▶ **Aim of the exercise**
Please reproduce, exactly as given, the lines running from the start of the data to the line containing "D201: schottky BAT85", inclusive, and omit the pictures.

[Modification records]
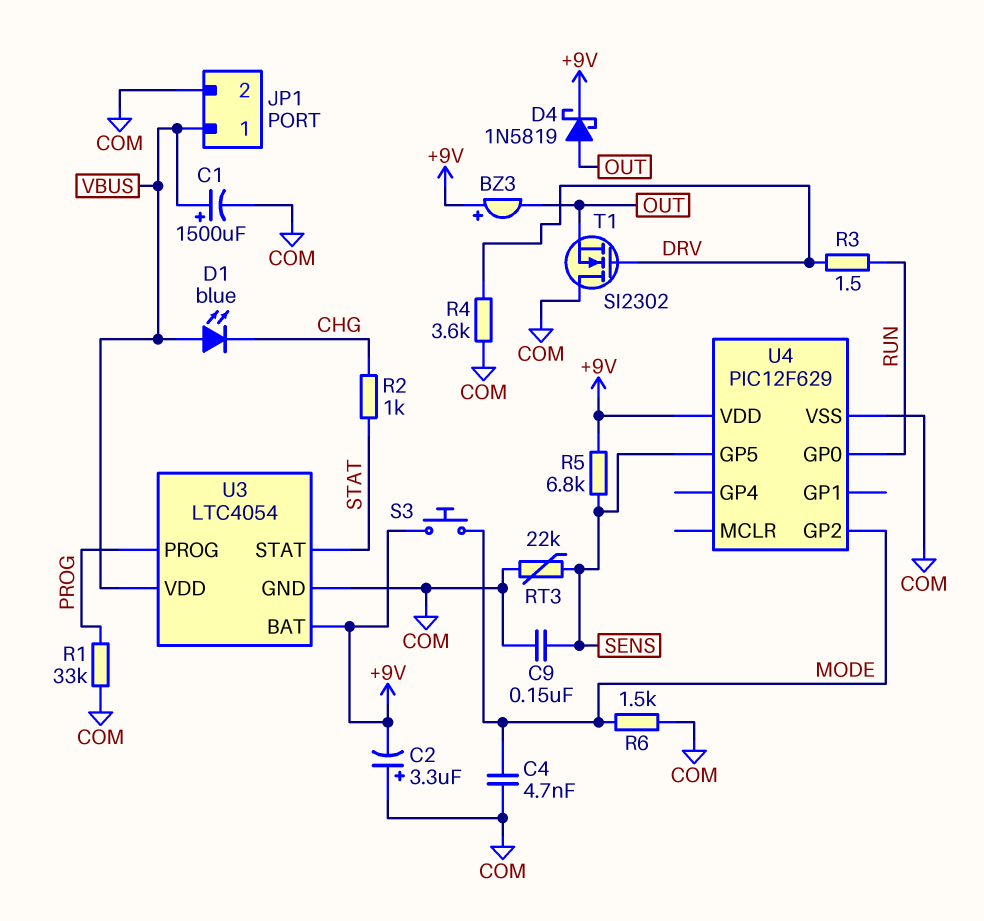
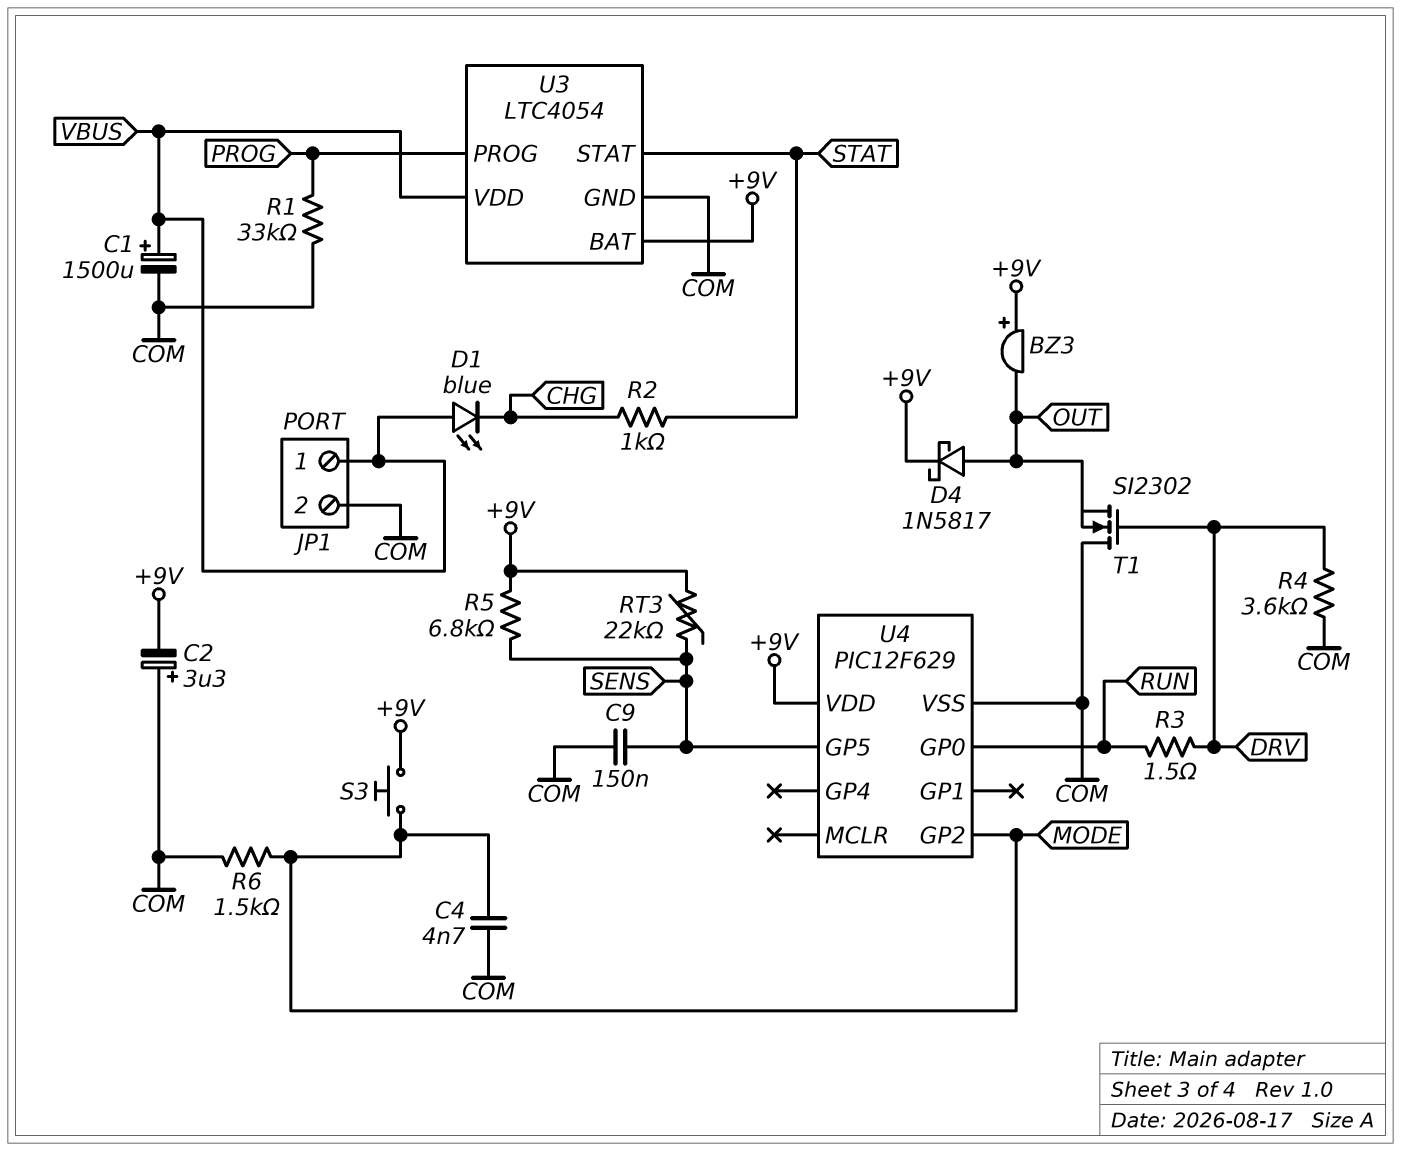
D4: schottky 1N5819 (A OUT, K +9V) -> schottky 1N5817 (A OUT, K +9V)
RT3: 22k (COM, SENS) -> 22k (+9V, SENS)

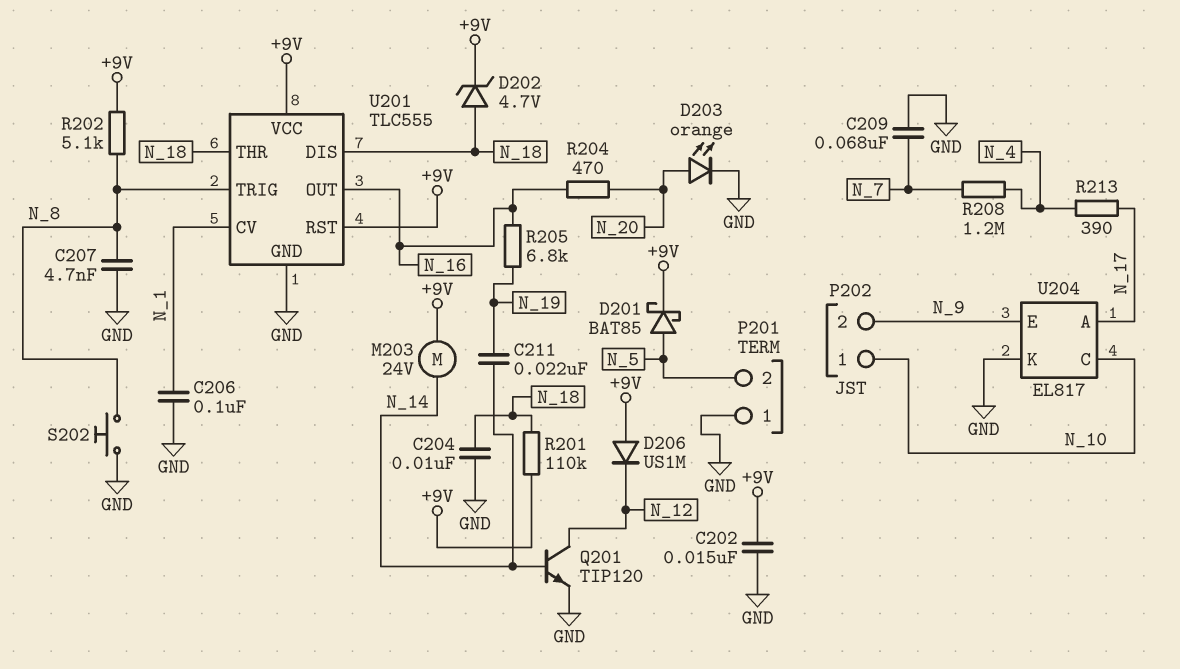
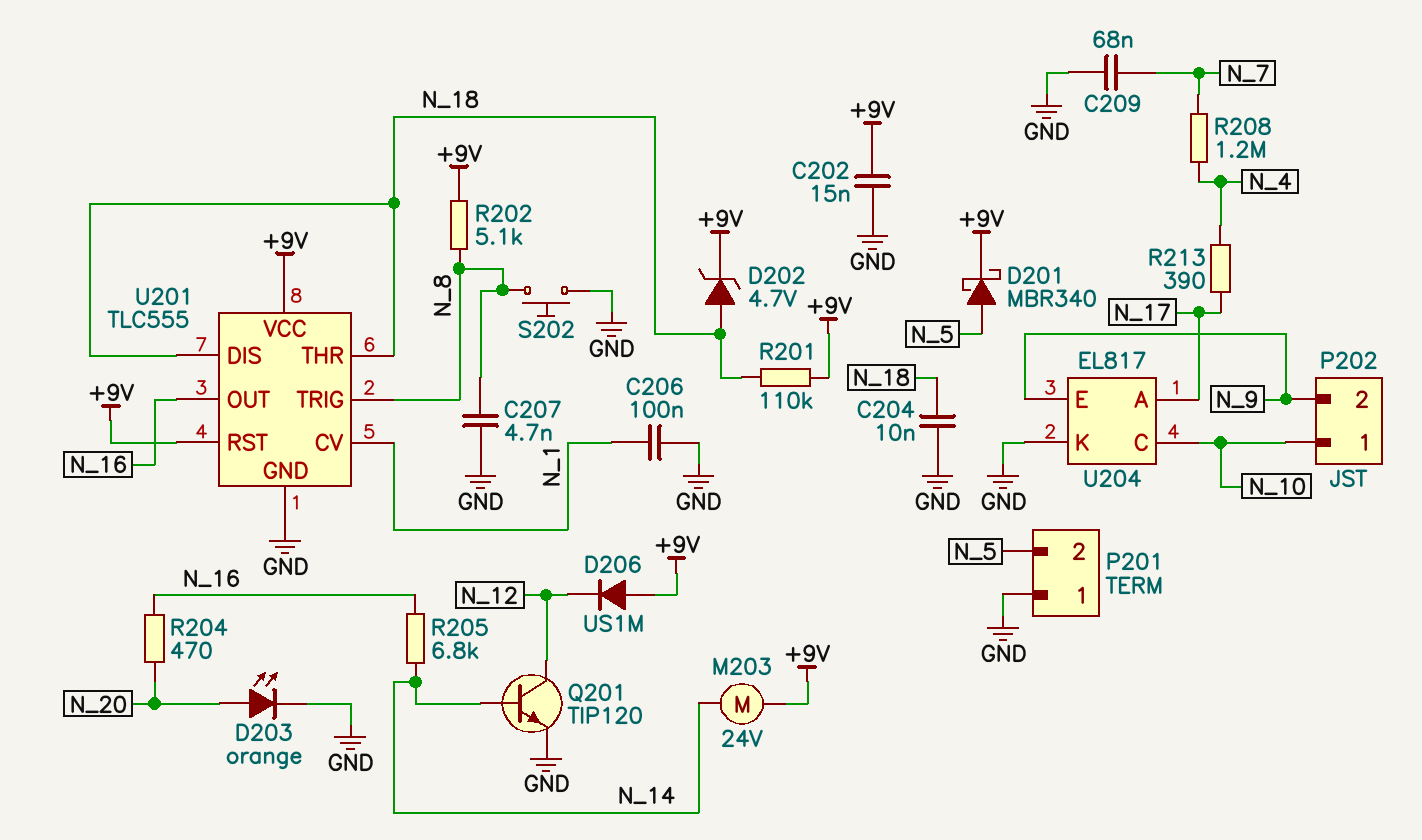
C211: 22nF (N_14, N_19) -> none
D201: schottky BAT85 (A N_5, K +9V) -> schottky MBR340 (A N_5, K +9V)
R205: 6.8k (N_16, N_19) -> 6.8k (N_14, N_16)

▶ **Result**
D4: schottky 1N5819 (A OUT, K +9V) -> schottky 1N5817 (A OUT, K +9V)
RT3: 22k (COM, SENS) -> 22k (+9V, SENS)

C211: 22nF (N_14, N_19) -> none
D201: schottky BAT85 (A N_5, K +9V) -> schottky MBR340 (A N_5, K +9V)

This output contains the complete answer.